* **TASK GOAL**
Without the pictures, repeat all of the data exactly as it appears below.

* **SOURCE MATERIAL**
┄┄┄┄┄┄┄┄┄┄┄┄┄┄┄┄┄┄┄┄

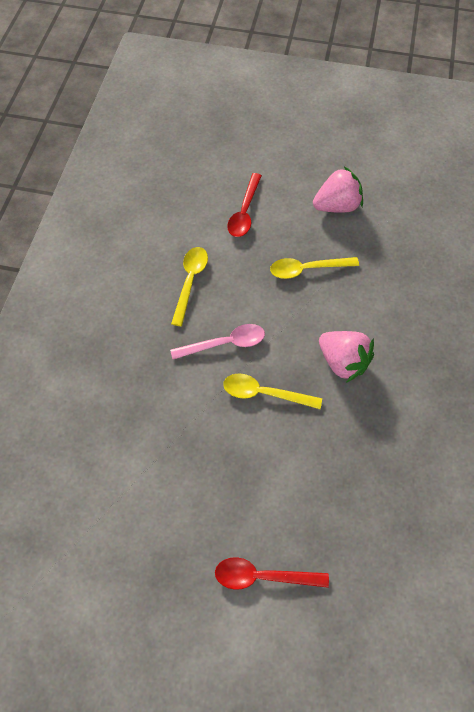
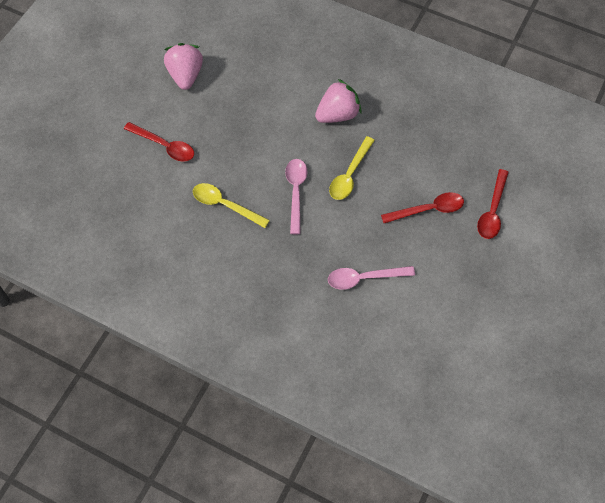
camera: 75 degrees left, 0 degrees up
(133, 439) = (364, 278): none -> pink spoon
(242, 493) = (428, 210): none -> red spoon
(307, 269) = (243, 115): yellow spoon -> none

┄┄┄┄┄┄┄┄┄┄┄┄┄┄┄┄┄┄┄┄

* **THE ANSWER**
camera: 75 degrees left, 0 degrees up
(133, 439) = (364, 278): none -> pink spoon
(242, 493) = (428, 210): none -> red spoon
(307, 269) = (243, 115): yellow spoon -> none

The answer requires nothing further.